DATA EXTRACTS:
◆ ◆ ◆ ◆

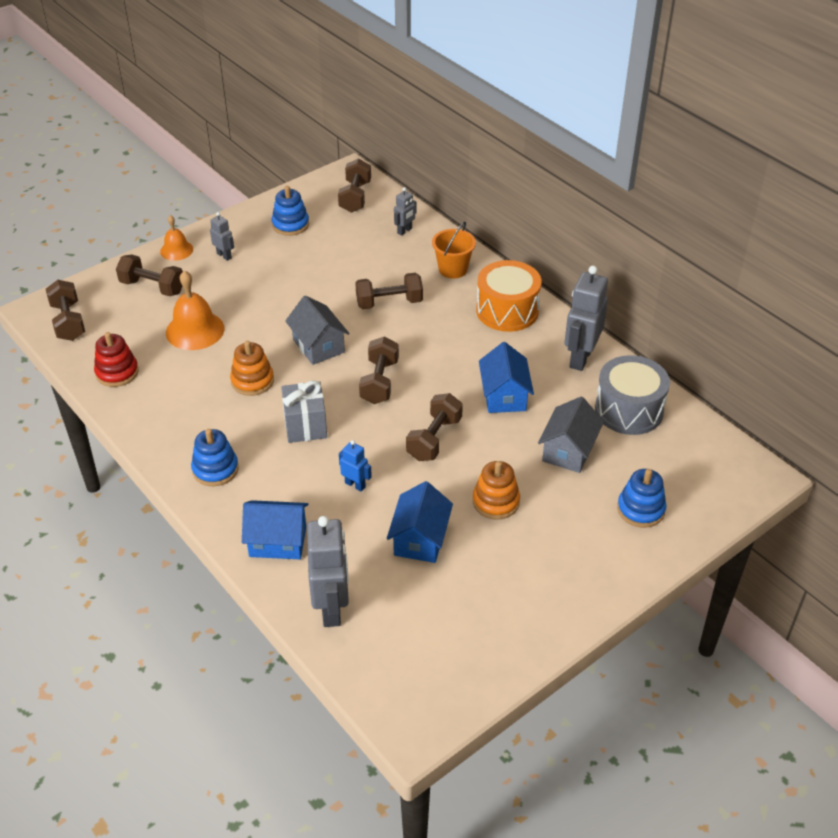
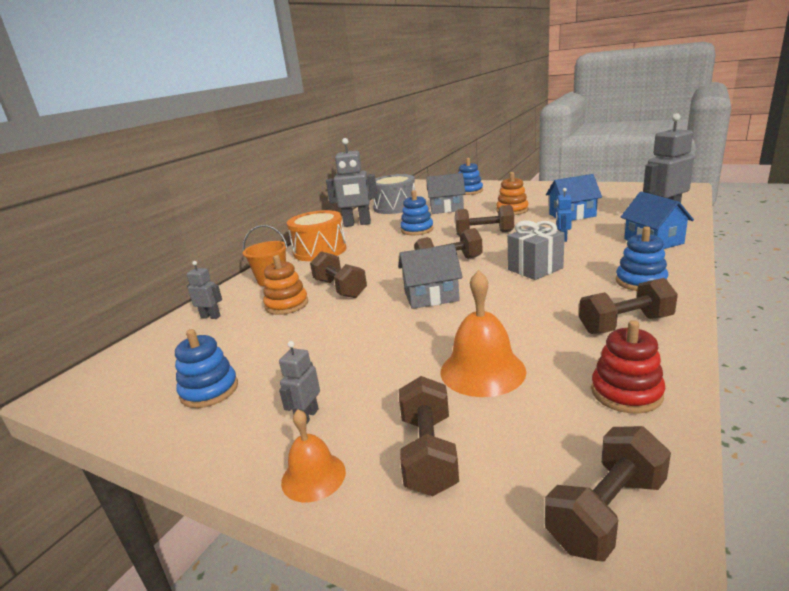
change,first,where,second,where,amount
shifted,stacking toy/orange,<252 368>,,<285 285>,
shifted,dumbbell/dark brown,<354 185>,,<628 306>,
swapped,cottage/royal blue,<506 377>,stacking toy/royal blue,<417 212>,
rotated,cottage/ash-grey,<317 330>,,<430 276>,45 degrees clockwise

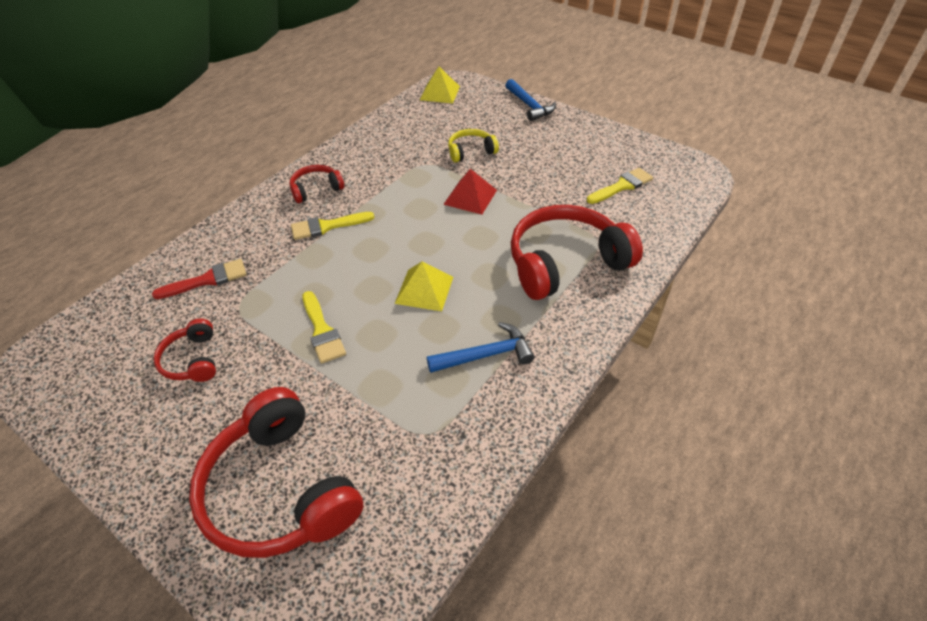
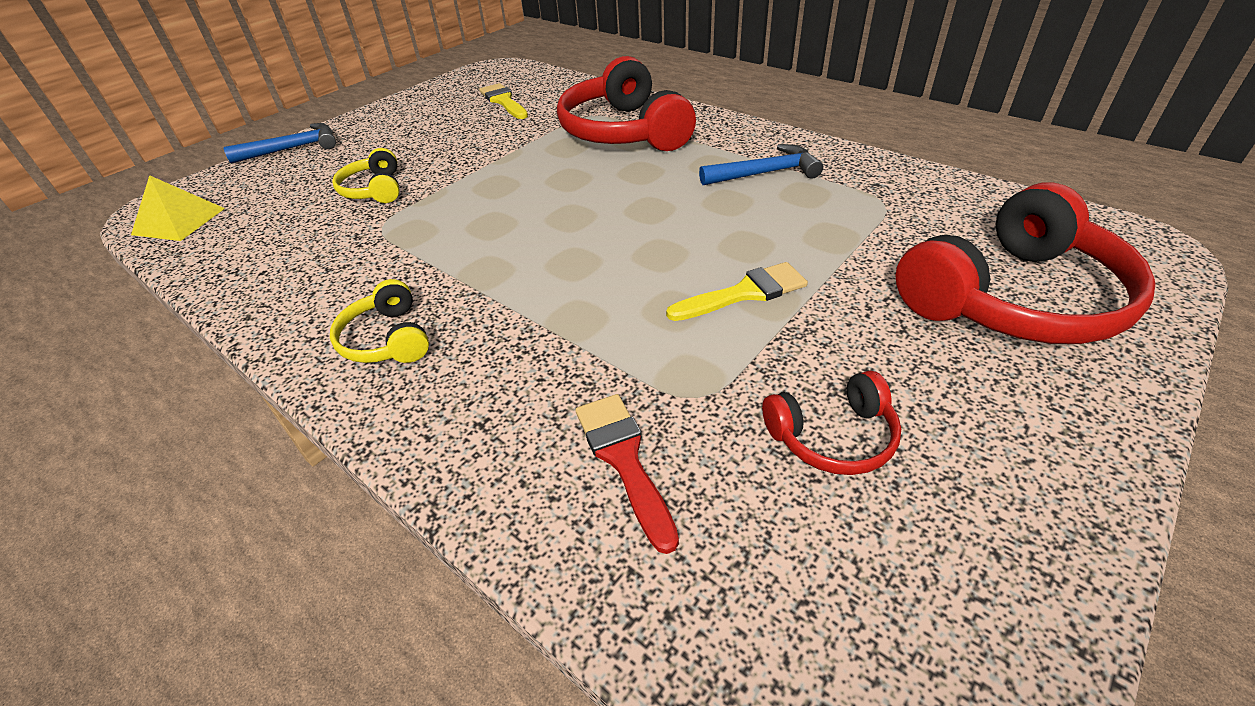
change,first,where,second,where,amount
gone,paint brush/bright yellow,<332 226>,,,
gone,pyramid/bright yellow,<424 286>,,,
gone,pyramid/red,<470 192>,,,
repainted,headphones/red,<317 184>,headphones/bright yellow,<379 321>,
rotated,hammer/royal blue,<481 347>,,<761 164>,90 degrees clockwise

◆ ◆ ◆ ◆

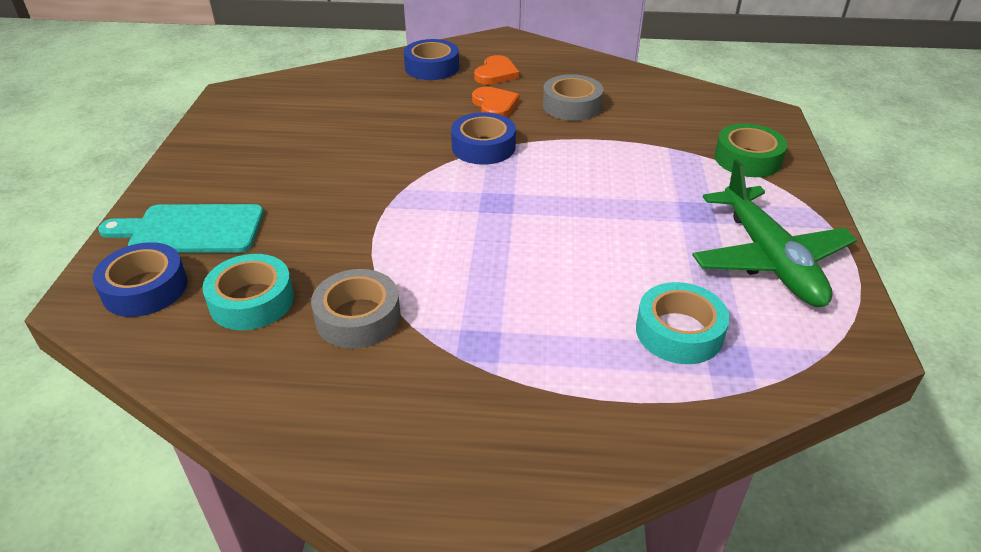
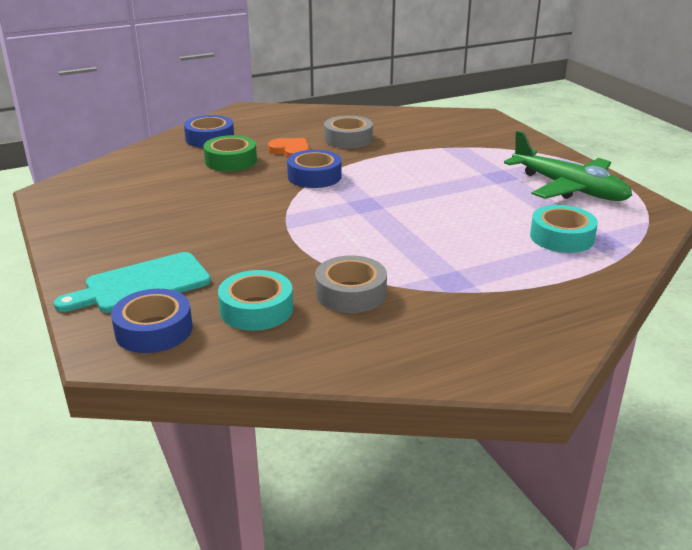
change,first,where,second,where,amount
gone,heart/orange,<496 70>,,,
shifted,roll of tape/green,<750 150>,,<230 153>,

◆ ◆ ◆ ◆

ASSIGNMENT:
An exact, complete copy of the lines above from the one with "shifted,stacking toy/orange,<252 368>,,<285" through the one with "swapped,cottage/royal blue,<506 377>,stacking" is the whole answer.

RESPONSE AREA:
shifted,stacking toy/orange,<252 368>,,<285 285>,
shifted,dumbbell/dark brown,<354 185>,,<628 306>,
swapped,cottage/royal blue,<506 377>,stacking toy/royal blue,<417 212>,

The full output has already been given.